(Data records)
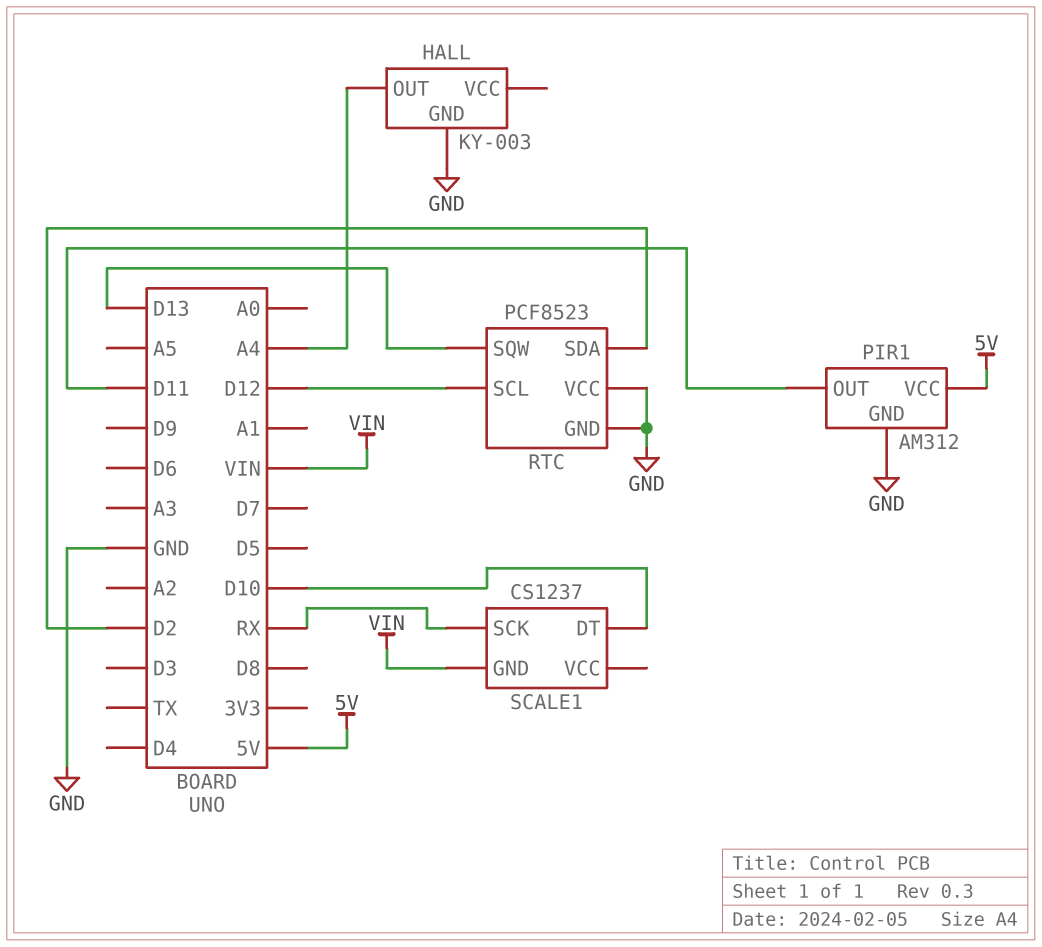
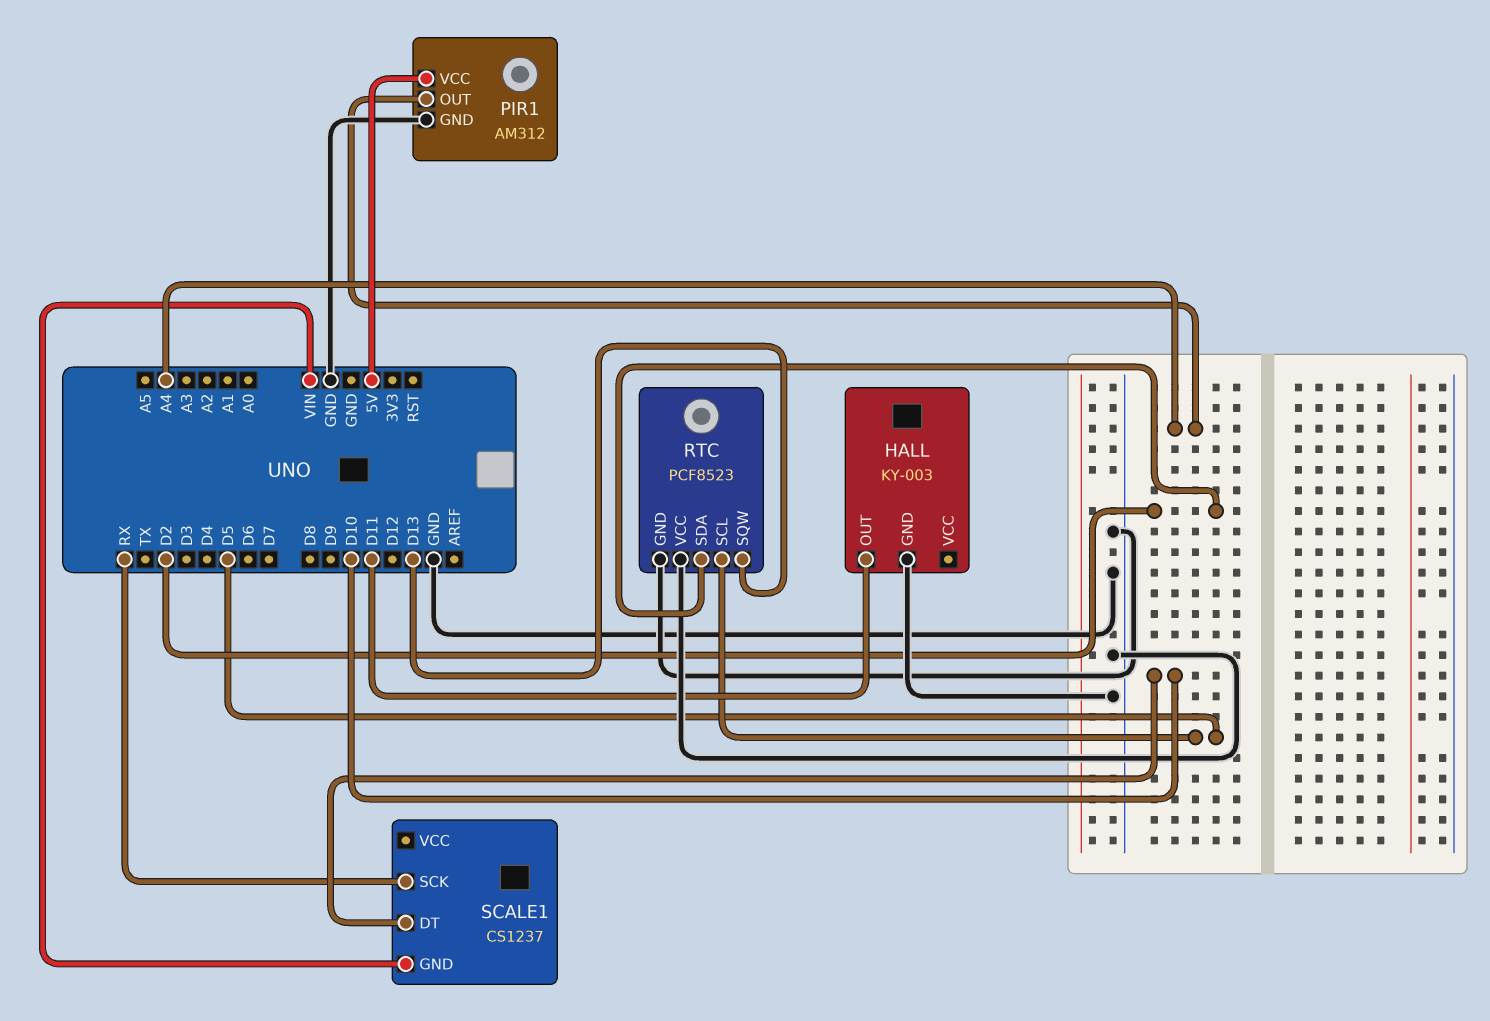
HALL pin OUT: A4 -> D11
PIR1 pin OUT: D11 -> A4
RTC pin SCL: D12 -> D5

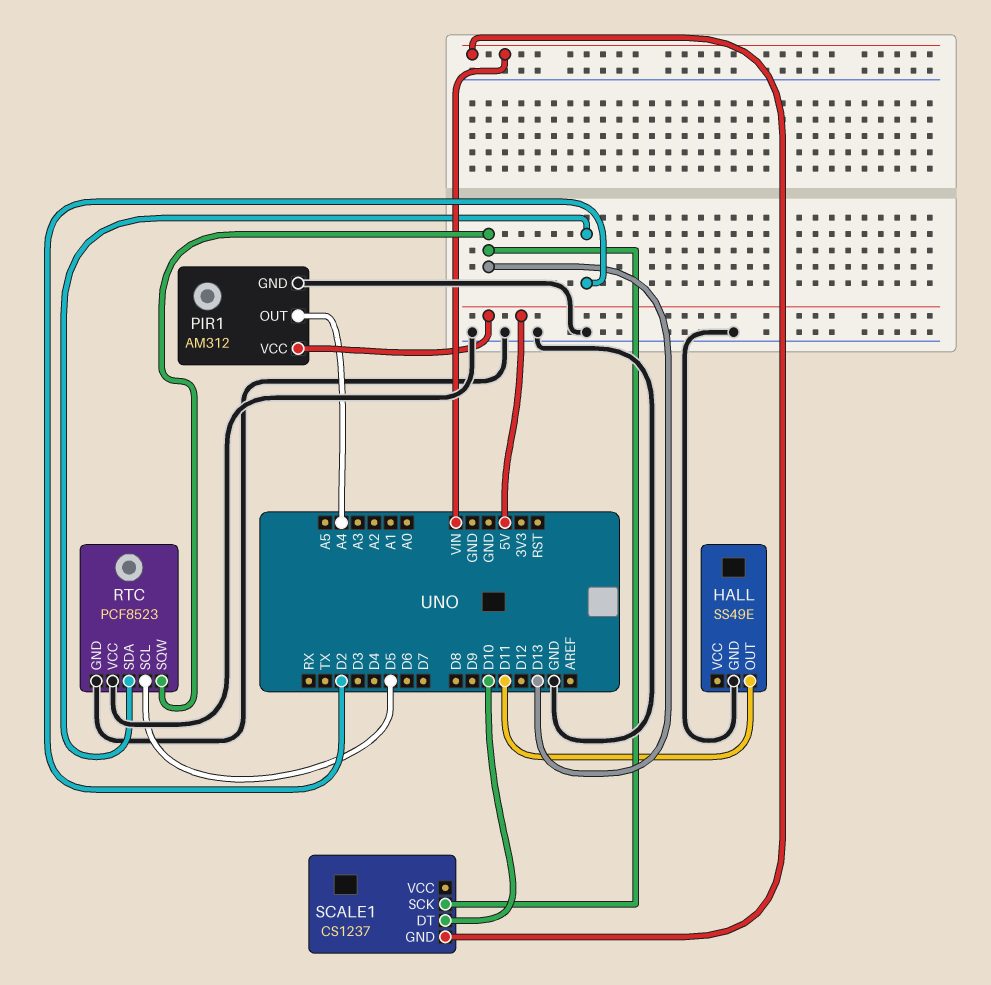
HALL: KY-003 -> SS49E
SCALE1 pin SCK: RX -> D13

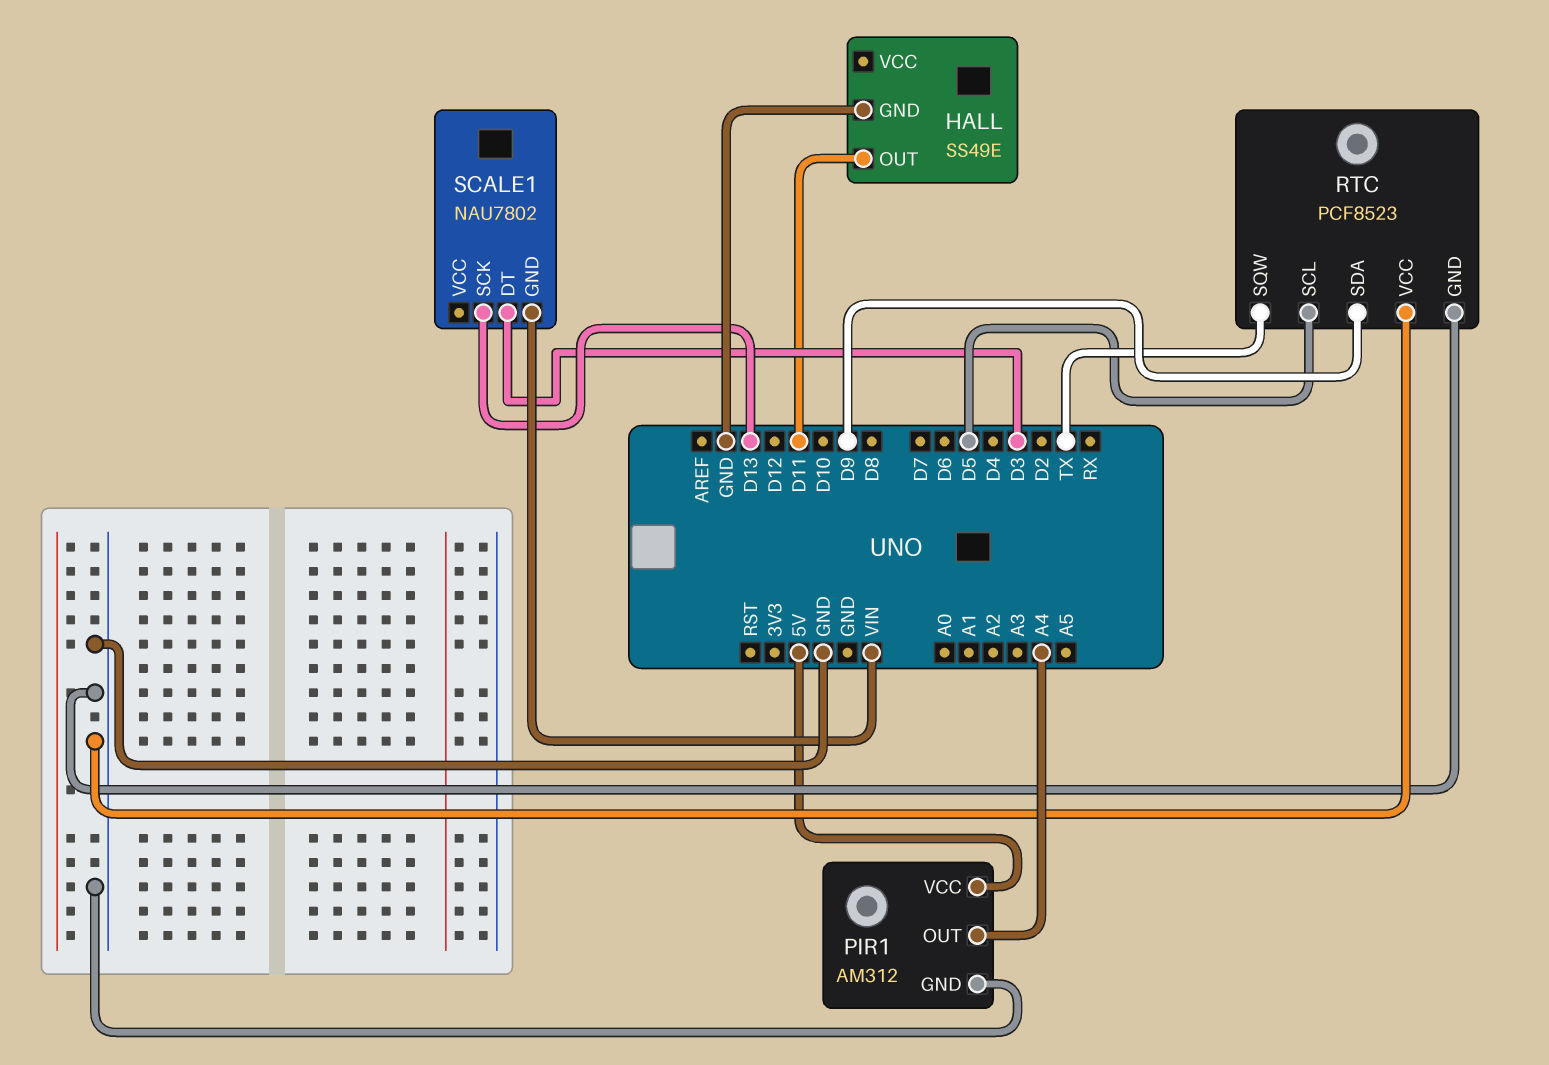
RTC pin SDA: D2 -> D9
RTC pin SQW: D13 -> TX
SCALE1: CS1237 -> NAU7802
SCALE1 pin DT: D10 -> D3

### TASK BRIEF
Restate the data word for word without pictures.

### RESPONSE TO THE TASK
HALL pin OUT: A4 -> D11
PIR1 pin OUT: D11 -> A4
RTC pin SCL: D12 -> D5

HALL: KY-003 -> SS49E
SCALE1 pin SCK: RX -> D13

RTC pin SDA: D2 -> D9
RTC pin SQW: D13 -> TX
SCALE1: CS1237 -> NAU7802
SCALE1 pin DT: D10 -> D3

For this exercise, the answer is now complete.